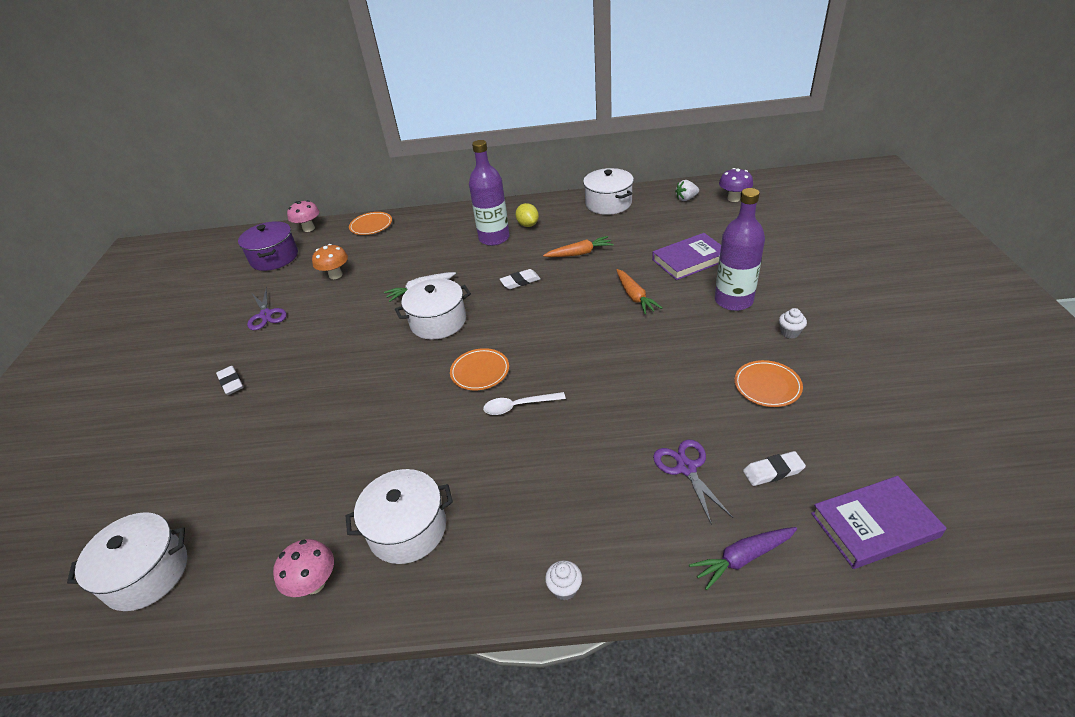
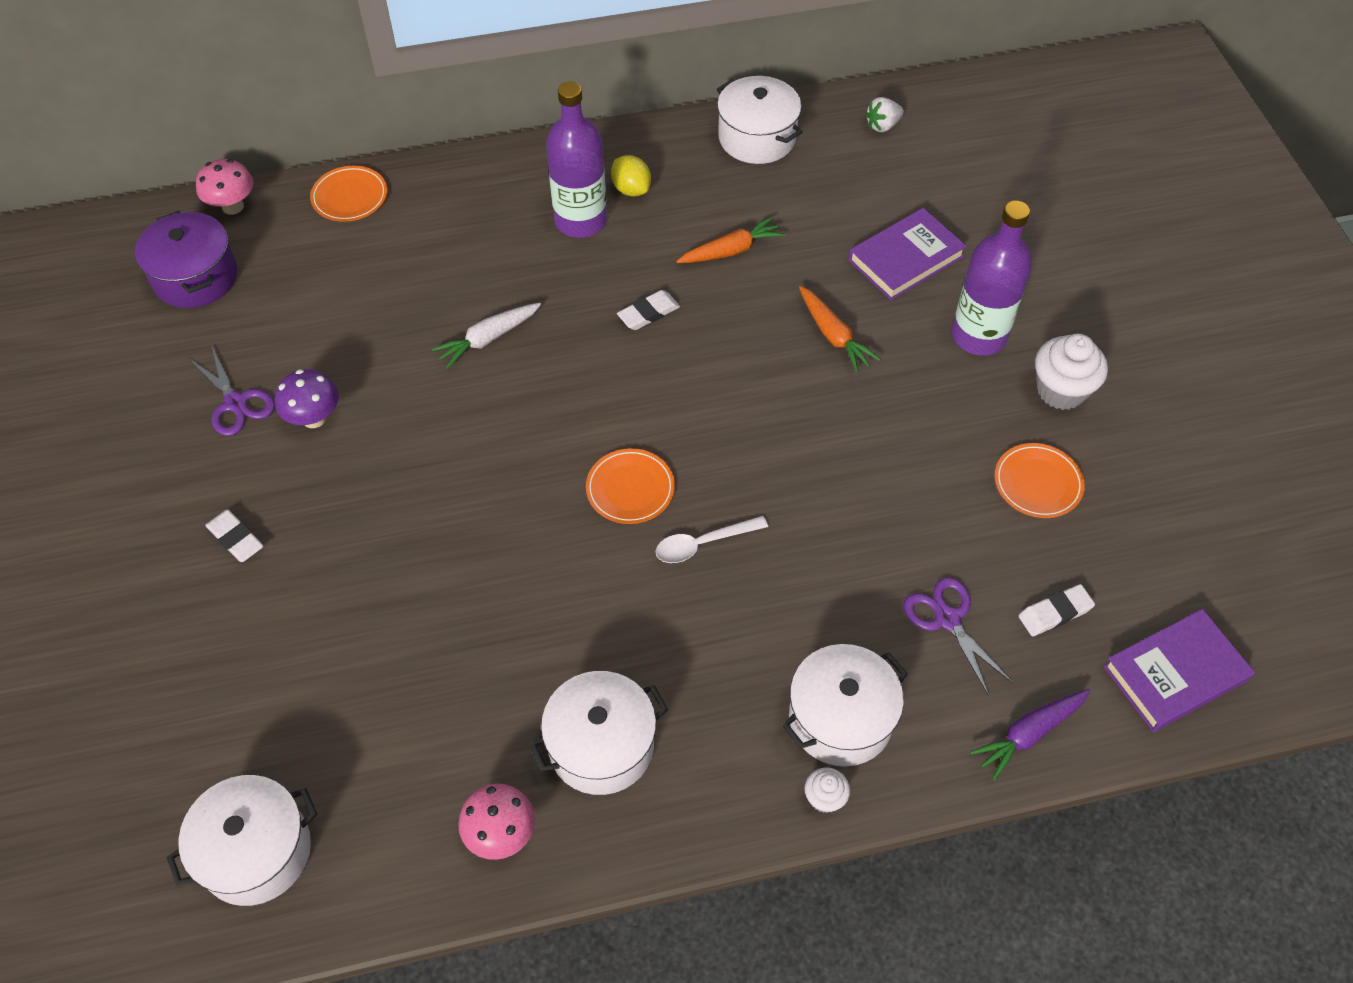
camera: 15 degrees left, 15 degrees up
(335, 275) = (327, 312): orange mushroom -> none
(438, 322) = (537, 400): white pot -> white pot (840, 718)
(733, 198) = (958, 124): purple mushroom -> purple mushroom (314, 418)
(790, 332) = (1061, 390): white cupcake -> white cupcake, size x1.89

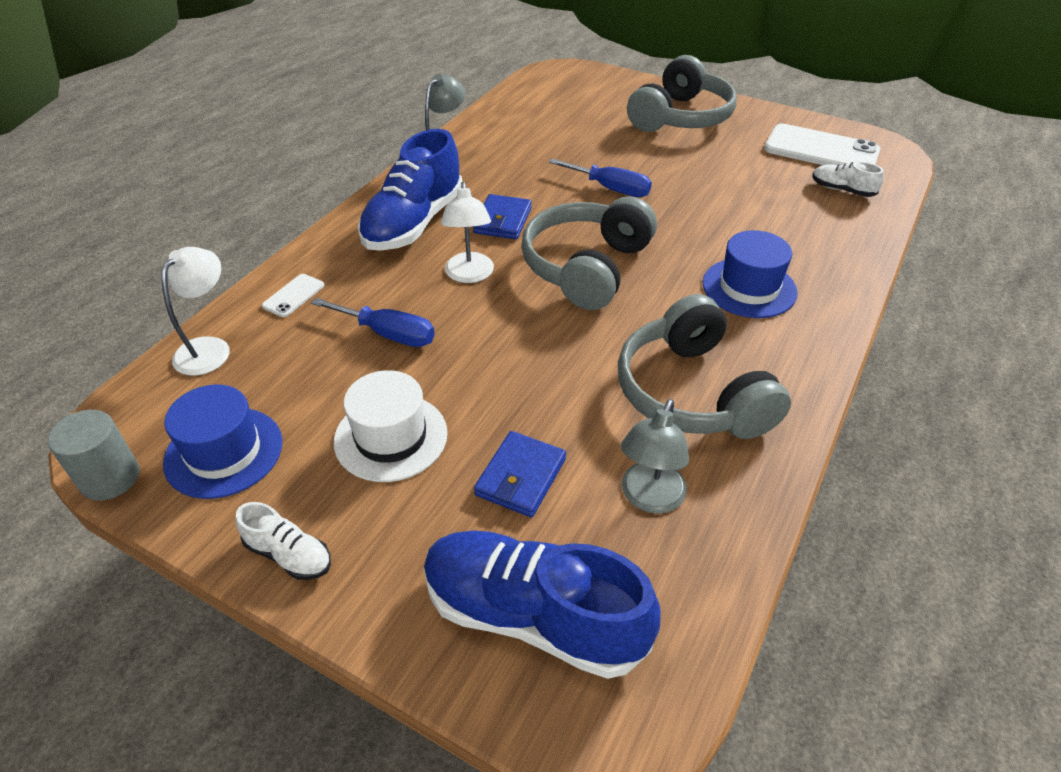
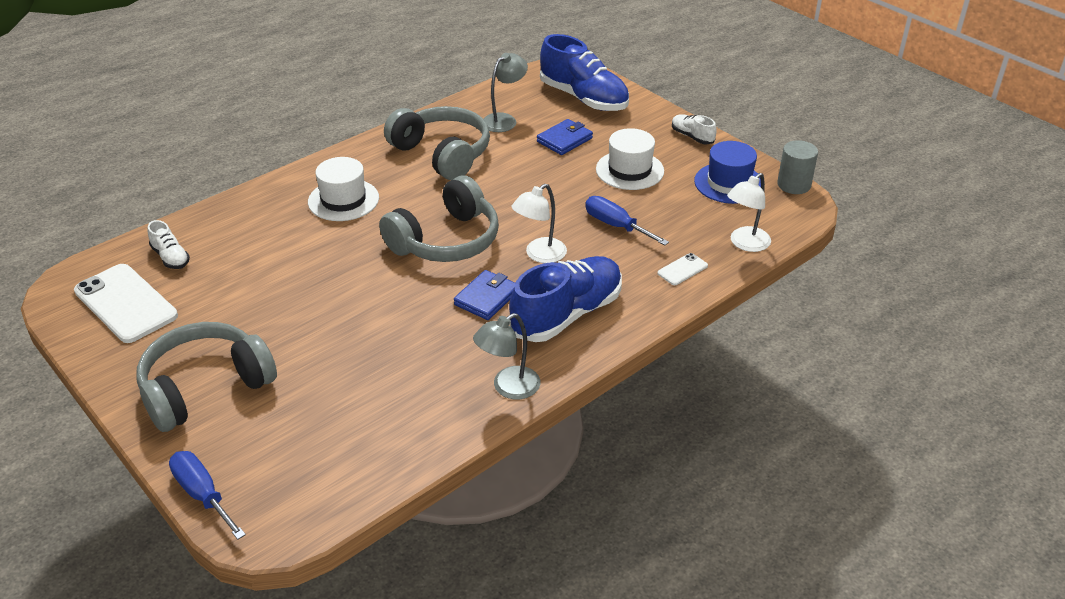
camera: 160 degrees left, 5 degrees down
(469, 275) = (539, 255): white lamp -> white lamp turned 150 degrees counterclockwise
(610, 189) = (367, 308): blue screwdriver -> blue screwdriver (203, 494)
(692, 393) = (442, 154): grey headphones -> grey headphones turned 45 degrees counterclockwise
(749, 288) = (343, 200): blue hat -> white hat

--

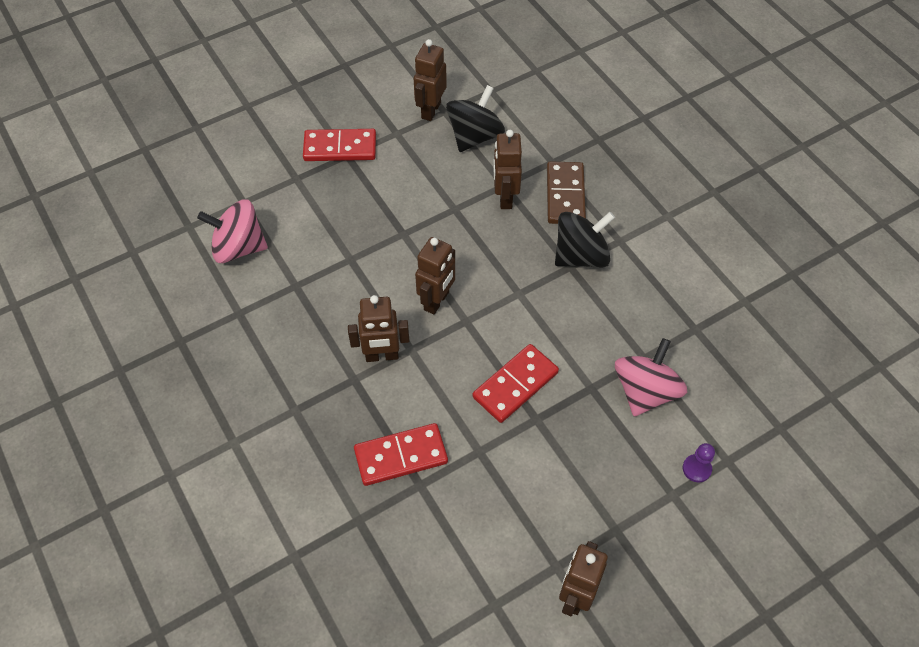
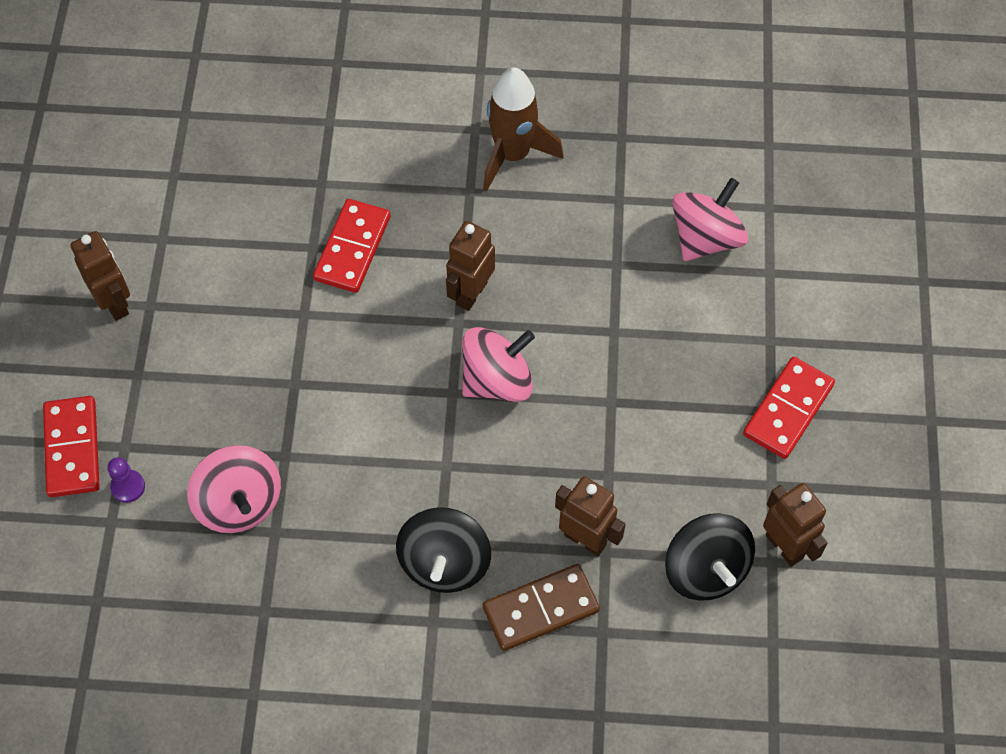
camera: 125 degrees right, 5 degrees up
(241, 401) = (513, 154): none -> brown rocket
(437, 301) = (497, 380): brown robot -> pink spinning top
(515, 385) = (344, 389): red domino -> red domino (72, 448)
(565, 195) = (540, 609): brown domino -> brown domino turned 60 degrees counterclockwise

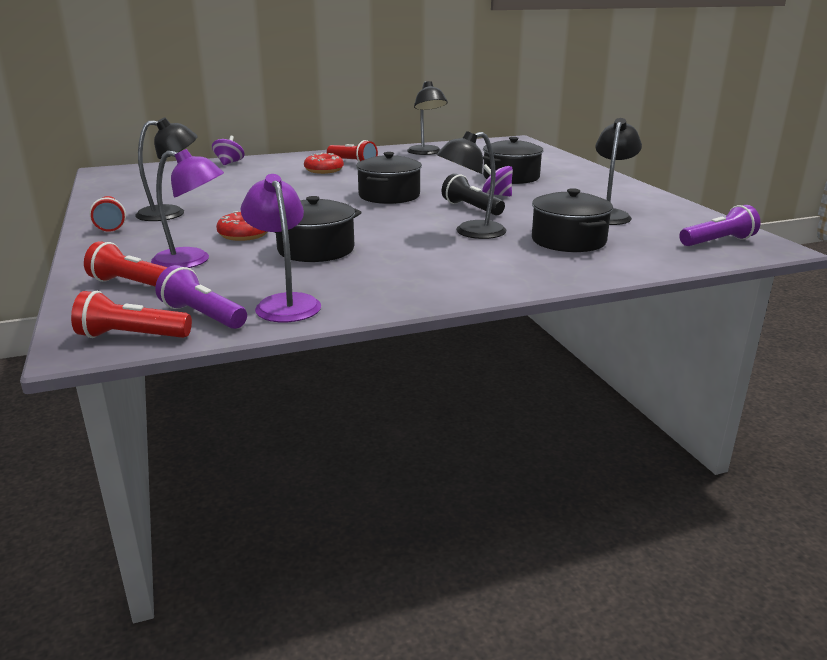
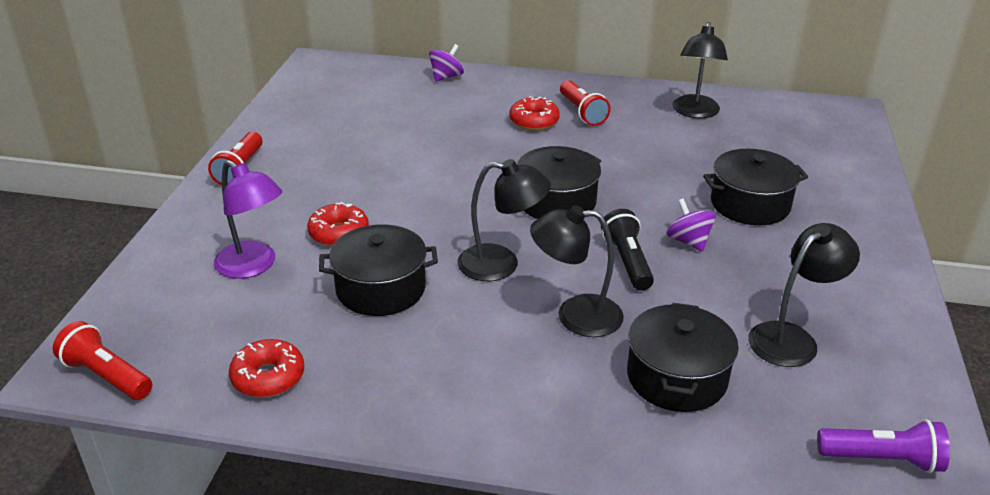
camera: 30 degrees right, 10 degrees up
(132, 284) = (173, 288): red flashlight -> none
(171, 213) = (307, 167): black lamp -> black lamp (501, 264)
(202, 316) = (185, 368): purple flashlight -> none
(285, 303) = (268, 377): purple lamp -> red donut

• EXERCISE INSTRUCTIONS: Each line above that falls between the line with "camera: 15 degrees left, 15 degrees up" and the line with "(749, 288) = (343, 200): blue" should be printed exactly, together with those two lines, but the pictures should not.

• EXERCISE OUTPUT:
camera: 15 degrees left, 15 degrees up
(335, 275) = (327, 312): orange mushroom -> none
(438, 322) = (537, 400): white pot -> white pot (840, 718)
(733, 198) = (958, 124): purple mushroom -> purple mushroom (314, 418)
(790, 332) = (1061, 390): white cupcake -> white cupcake, size x1.89

camera: 160 degrees left, 5 degrees down
(469, 275) = (539, 255): white lamp -> white lamp turned 150 degrees counterclockwise
(610, 189) = (367, 308): blue screwdriver -> blue screwdriver (203, 494)
(692, 393) = (442, 154): grey headphones -> grey headphones turned 45 degrees counterclockwise
(749, 288) = (343, 200): blue hat -> white hat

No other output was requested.